= What is expected =
With images removed, return the whole listing exactly as written.

= Excerpted data =
***

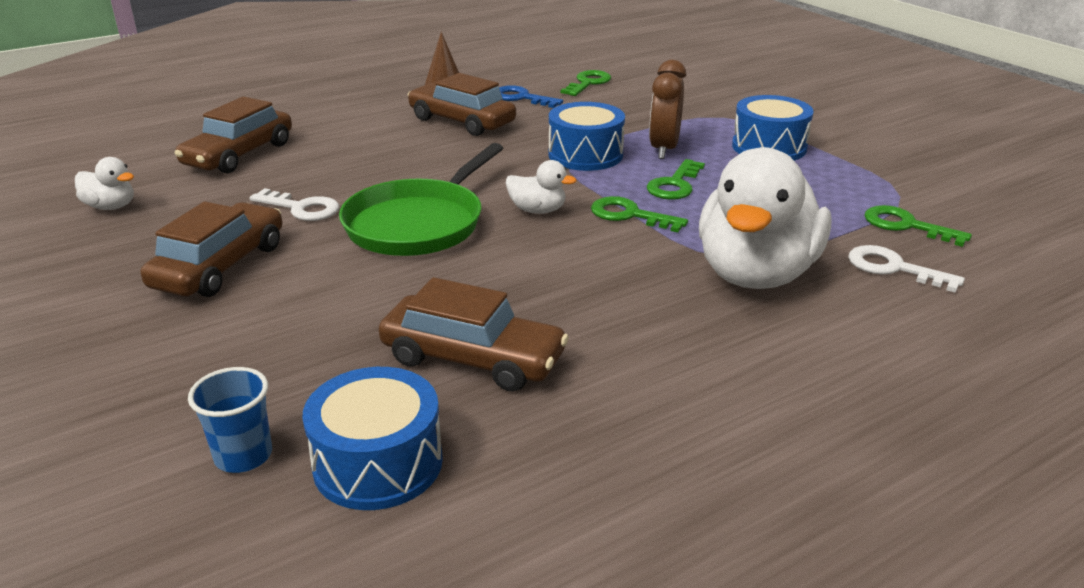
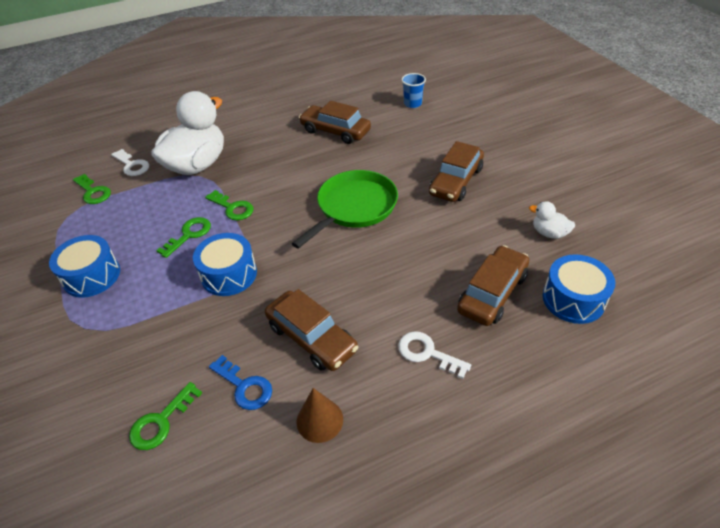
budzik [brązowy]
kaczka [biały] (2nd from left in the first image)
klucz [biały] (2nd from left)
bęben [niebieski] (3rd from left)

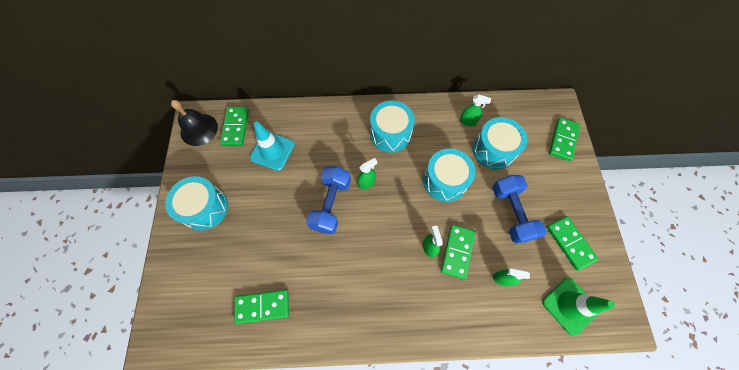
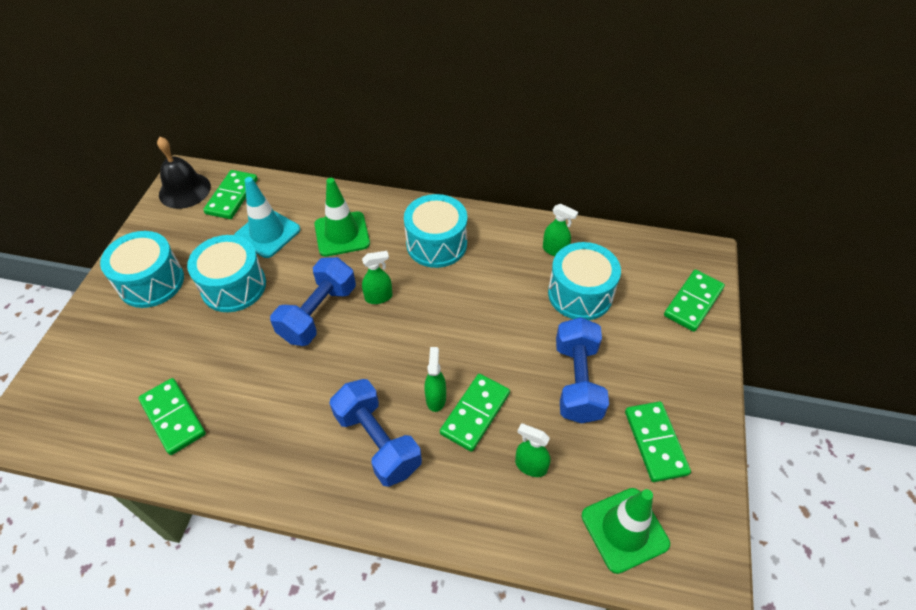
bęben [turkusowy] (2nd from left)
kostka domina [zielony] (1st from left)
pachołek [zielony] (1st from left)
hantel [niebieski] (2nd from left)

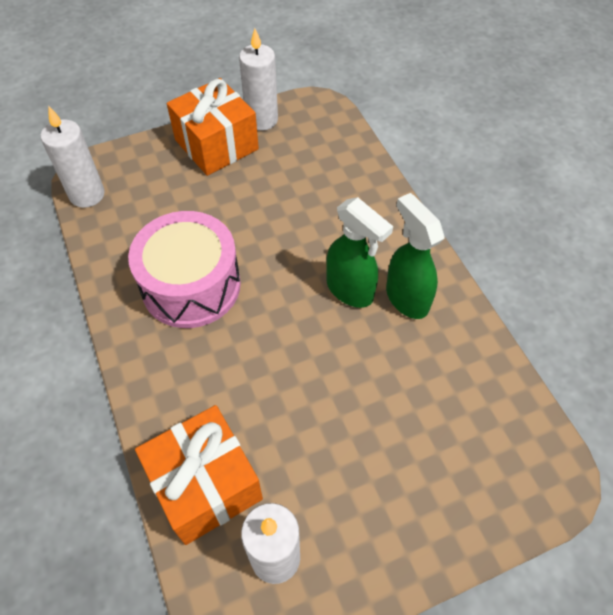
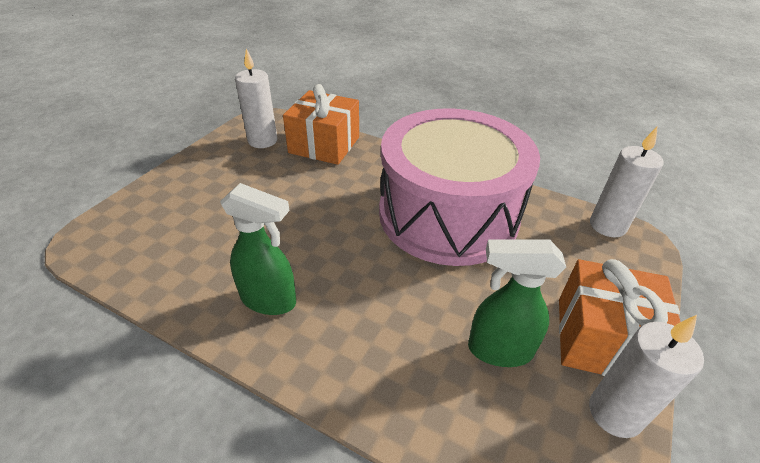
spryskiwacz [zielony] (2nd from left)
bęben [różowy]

***

= Your solution =
budzik [brązowy]
kaczka [biały] (2nd from left in the first image)
klucz [biały] (2nd from left)
bęben [niebieski] (3rd from left)

bęben [turkusowy] (2nd from left)
kostka domina [zielony] (1st from left)
pachołek [zielony] (1st from left)
hantel [niebieski] (2nd from left)

spryskiwacz [zielony] (2nd from left)
bęben [różowy]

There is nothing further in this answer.